Task goal: Copy verbatim the block of lines in the entries below whose first line contains "U1 pin GND: GND -> +12V" and whose last line contains "C203: 470pF (GND, SIG6) -> 470pF (+5V, GND)". Leave out all other lines.

*****

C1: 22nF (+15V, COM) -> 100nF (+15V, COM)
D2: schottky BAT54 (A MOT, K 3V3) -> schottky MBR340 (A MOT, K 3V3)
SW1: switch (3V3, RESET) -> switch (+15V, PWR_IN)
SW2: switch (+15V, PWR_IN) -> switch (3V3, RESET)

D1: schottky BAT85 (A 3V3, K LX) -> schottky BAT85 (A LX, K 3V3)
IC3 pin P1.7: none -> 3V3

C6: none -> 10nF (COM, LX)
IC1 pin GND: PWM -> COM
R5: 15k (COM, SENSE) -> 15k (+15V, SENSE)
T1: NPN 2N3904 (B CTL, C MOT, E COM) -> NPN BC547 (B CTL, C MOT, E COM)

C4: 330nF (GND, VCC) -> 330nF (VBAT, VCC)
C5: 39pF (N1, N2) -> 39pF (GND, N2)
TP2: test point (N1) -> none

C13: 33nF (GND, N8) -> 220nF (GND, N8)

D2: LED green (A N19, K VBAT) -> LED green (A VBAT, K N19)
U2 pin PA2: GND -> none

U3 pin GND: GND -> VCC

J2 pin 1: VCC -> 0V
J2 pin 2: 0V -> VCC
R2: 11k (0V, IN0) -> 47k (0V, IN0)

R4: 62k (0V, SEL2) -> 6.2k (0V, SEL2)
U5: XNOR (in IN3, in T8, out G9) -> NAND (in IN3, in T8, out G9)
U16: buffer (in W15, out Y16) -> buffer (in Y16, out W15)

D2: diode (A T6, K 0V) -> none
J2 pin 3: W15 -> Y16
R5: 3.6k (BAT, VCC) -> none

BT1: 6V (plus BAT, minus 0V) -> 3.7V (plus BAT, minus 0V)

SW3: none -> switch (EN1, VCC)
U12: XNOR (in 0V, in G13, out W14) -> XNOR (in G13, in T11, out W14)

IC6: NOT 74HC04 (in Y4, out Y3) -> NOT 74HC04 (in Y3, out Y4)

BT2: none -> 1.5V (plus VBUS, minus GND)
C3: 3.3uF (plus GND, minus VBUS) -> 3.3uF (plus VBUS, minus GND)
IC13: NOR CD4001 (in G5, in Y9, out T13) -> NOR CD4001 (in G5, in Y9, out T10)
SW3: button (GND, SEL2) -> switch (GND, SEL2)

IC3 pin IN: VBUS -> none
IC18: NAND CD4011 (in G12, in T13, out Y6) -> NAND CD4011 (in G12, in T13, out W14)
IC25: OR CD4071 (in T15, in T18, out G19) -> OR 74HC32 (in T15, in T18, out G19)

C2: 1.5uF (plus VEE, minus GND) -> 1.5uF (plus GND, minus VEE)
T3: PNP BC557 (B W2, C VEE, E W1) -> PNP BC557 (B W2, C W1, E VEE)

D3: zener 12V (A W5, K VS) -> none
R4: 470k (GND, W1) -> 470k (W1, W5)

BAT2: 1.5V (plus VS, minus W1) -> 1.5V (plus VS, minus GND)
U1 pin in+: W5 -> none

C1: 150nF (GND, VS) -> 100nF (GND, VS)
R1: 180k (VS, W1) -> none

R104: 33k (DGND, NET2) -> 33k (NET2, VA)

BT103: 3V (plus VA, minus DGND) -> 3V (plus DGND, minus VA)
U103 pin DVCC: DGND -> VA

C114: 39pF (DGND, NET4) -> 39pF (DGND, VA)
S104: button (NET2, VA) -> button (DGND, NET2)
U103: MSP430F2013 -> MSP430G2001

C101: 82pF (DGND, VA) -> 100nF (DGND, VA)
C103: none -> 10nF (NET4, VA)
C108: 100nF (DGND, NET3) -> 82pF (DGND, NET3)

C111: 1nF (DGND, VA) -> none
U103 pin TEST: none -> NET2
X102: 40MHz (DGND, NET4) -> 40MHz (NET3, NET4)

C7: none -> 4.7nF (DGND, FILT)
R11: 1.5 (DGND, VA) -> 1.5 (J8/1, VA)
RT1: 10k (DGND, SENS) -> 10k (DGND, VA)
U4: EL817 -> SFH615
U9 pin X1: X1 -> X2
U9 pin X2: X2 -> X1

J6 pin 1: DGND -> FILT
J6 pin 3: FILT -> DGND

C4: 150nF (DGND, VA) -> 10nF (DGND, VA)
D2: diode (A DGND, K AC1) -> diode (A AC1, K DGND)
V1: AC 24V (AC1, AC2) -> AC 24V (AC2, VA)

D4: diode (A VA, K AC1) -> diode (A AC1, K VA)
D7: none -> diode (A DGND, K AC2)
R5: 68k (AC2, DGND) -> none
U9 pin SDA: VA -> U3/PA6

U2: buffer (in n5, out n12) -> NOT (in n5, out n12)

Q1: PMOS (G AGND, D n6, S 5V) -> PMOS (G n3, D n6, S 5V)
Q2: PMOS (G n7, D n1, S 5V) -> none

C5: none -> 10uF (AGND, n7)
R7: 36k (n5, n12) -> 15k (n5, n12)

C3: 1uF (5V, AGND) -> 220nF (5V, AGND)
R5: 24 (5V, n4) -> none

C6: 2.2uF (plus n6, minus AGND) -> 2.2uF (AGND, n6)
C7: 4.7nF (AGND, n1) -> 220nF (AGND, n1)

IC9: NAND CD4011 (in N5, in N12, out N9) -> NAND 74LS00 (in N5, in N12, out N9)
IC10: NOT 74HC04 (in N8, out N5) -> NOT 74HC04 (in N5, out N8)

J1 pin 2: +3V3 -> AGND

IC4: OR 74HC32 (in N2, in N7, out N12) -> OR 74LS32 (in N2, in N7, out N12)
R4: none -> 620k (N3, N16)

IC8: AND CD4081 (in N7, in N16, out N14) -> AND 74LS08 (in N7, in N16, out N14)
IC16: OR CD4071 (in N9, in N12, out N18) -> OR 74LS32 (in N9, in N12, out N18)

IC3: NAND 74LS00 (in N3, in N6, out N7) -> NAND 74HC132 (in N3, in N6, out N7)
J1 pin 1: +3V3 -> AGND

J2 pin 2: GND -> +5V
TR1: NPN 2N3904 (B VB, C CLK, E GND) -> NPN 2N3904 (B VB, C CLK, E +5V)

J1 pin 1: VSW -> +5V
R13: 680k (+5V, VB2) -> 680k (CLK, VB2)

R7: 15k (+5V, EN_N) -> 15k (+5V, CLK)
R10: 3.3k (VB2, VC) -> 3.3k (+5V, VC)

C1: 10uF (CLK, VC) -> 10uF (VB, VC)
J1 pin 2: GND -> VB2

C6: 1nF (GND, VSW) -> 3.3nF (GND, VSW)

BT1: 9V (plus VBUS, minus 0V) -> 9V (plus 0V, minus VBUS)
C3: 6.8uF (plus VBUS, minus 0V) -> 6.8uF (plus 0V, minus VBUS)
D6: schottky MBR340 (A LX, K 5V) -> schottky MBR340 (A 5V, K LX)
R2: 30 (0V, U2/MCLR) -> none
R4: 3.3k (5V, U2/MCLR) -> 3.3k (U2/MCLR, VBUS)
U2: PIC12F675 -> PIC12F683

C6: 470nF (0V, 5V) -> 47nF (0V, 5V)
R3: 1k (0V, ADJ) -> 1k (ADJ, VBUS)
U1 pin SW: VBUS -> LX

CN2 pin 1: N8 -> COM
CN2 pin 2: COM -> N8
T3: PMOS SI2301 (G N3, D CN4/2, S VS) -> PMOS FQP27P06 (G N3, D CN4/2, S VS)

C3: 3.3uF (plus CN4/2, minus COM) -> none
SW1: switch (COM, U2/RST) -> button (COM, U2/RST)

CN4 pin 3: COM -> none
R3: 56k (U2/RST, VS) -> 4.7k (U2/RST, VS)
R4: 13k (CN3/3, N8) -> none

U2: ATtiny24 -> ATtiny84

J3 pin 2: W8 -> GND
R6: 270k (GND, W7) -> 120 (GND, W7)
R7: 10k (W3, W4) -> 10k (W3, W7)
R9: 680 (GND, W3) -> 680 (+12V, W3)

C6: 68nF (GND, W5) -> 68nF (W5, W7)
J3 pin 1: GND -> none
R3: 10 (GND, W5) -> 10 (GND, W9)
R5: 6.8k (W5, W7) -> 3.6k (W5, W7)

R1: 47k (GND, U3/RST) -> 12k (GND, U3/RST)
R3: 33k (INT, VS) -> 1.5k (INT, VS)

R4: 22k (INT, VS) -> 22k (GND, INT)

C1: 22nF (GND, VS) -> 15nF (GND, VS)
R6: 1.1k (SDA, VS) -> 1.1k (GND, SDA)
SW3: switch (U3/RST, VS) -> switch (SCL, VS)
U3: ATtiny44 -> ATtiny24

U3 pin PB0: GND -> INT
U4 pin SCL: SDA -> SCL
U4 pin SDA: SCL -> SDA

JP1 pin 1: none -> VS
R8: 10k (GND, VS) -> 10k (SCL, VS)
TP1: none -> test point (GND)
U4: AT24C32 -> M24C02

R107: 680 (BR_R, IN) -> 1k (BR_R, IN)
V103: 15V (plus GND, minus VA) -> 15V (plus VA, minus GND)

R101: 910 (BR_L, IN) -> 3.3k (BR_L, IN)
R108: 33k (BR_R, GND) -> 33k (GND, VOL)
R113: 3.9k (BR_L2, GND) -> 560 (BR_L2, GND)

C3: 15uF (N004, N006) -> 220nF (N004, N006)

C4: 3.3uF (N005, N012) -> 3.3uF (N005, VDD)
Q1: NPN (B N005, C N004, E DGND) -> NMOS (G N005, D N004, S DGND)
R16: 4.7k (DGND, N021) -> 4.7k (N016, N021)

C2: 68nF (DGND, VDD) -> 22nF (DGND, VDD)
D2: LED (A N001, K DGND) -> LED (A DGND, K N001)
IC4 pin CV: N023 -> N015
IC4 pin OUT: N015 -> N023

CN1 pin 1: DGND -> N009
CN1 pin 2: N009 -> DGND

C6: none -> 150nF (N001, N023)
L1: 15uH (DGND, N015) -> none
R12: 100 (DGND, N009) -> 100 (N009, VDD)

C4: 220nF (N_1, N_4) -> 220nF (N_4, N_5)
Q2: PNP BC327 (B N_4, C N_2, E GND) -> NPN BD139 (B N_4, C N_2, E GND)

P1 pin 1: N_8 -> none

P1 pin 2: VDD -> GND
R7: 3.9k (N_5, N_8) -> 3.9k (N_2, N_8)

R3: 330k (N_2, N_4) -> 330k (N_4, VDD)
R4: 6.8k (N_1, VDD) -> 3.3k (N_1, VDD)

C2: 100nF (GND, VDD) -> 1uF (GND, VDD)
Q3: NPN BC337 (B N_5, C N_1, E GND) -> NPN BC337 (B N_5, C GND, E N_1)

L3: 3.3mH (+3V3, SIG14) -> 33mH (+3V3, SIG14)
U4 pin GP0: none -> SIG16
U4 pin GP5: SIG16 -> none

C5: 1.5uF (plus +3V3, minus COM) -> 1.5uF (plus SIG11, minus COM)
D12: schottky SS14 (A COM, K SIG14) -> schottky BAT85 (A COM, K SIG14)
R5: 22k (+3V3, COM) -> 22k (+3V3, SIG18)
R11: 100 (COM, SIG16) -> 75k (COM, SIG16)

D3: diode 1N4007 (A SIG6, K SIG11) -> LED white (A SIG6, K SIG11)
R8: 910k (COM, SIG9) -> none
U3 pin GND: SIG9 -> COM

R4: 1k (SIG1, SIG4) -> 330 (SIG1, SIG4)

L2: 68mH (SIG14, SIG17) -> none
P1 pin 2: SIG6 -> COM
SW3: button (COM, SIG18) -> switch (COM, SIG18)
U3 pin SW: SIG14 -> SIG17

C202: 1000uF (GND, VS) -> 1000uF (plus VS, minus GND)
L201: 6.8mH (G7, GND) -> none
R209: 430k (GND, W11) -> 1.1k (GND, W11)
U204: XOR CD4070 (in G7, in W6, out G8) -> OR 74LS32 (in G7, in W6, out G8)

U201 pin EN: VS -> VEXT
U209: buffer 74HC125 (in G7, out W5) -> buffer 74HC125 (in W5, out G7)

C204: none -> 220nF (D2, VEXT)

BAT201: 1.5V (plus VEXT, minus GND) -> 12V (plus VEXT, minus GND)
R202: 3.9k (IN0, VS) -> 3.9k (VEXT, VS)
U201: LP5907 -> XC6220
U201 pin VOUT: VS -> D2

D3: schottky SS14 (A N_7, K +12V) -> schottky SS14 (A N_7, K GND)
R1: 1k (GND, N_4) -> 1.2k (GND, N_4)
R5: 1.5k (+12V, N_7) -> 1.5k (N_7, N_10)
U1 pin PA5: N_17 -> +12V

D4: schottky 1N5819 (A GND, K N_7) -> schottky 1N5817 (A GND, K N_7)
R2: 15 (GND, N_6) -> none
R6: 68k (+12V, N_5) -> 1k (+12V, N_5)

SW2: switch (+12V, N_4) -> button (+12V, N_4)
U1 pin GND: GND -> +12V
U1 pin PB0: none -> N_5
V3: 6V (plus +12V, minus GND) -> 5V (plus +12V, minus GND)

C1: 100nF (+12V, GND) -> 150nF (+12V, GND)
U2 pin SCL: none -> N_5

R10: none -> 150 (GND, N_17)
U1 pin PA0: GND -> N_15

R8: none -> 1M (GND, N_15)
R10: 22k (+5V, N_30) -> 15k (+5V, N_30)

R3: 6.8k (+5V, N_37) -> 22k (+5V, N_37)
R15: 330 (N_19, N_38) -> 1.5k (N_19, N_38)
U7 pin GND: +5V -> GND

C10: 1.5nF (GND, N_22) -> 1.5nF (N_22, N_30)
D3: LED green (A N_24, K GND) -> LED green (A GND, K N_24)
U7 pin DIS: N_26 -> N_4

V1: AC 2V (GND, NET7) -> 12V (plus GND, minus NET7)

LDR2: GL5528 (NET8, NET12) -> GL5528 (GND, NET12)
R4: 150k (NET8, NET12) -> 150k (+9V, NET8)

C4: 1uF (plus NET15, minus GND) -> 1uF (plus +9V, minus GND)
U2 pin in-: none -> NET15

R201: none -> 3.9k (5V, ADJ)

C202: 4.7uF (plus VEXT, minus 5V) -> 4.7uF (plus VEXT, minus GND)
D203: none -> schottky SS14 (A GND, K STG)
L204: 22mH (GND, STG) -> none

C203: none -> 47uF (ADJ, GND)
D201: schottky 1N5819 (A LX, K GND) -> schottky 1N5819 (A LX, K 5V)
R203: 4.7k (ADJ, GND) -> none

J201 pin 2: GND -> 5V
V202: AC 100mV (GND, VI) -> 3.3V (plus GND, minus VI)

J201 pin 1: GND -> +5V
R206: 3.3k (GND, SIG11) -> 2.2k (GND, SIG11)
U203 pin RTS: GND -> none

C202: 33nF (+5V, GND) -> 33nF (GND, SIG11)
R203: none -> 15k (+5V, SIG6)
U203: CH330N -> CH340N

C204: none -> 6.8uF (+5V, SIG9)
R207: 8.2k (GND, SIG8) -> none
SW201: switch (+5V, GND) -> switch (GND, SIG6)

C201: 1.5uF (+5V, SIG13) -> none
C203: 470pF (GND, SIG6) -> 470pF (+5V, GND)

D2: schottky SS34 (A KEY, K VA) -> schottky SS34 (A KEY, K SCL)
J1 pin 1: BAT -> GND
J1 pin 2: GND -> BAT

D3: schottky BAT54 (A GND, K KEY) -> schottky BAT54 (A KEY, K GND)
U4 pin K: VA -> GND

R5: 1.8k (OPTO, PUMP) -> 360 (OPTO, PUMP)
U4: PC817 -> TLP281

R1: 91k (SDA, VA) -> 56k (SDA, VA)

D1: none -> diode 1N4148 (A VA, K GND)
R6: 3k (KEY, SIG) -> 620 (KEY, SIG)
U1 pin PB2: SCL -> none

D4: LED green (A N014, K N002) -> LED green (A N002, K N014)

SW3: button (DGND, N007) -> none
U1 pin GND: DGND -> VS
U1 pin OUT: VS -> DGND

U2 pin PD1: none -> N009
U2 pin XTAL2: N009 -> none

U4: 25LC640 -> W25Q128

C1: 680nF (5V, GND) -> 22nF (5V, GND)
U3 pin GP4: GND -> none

*****

Written response:
U1 pin GND: GND -> +12V
U1 pin PB0: none -> N_5
V3: 6V (plus +12V, minus GND) -> 5V (plus +12V, minus GND)

C1: 100nF (+12V, GND) -> 150nF (+12V, GND)
U2 pin SCL: none -> N_5

R10: none -> 150 (GND, N_17)
U1 pin PA0: GND -> N_15

R8: none -> 1M (GND, N_15)
R10: 22k (+5V, N_30) -> 15k (+5V, N_30)

R3: 6.8k (+5V, N_37) -> 22k (+5V, N_37)
R15: 330 (N_19, N_38) -> 1.5k (N_19, N_38)
U7 pin GND: +5V -> GND

C10: 1.5nF (GND, N_22) -> 1.5nF (N_22, N_30)
D3: LED green (A N_24, K GND) -> LED green (A GND, K N_24)
U7 pin DIS: N_26 -> N_4

V1: AC 2V (GND, NET7) -> 12V (plus GND, minus NET7)

LDR2: GL5528 (NET8, NET12) -> GL5528 (GND, NET12)
R4: 150k (NET8, NET12) -> 150k (+9V, NET8)

C4: 1uF (plus NET15, minus GND) -> 1uF (plus +9V, minus GND)
U2 pin in-: none -> NET15

R201: none -> 3.9k (5V, ADJ)

C202: 4.7uF (plus VEXT, minus 5V) -> 4.7uF (plus VEXT, minus GND)
D203: none -> schottky SS14 (A GND, K STG)
L204: 22mH (GND, STG) -> none

C203: none -> 47uF (ADJ, GND)
D201: schottky 1N5819 (A LX, K GND) -> schottky 1N5819 (A LX, K 5V)
R203: 4.7k (ADJ, GND) -> none

J201 pin 2: GND -> 5V
V202: AC 100mV (GND, VI) -> 3.3V (plus GND, minus VI)

J201 pin 1: GND -> +5V
R206: 3.3k (GND, SIG11) -> 2.2k (GND, SIG11)
U203 pin RTS: GND -> none

C202: 33nF (+5V, GND) -> 33nF (GND, SIG11)
R203: none -> 15k (+5V, SIG6)
U203: CH330N -> CH340N

C204: none -> 6.8uF (+5V, SIG9)
R207: 8.2k (GND, SIG8) -> none
SW201: switch (+5V, GND) -> switch (GND, SIG6)

C201: 1.5uF (+5V, SIG13) -> none
C203: 470pF (GND, SIG6) -> 470pF (+5V, GND)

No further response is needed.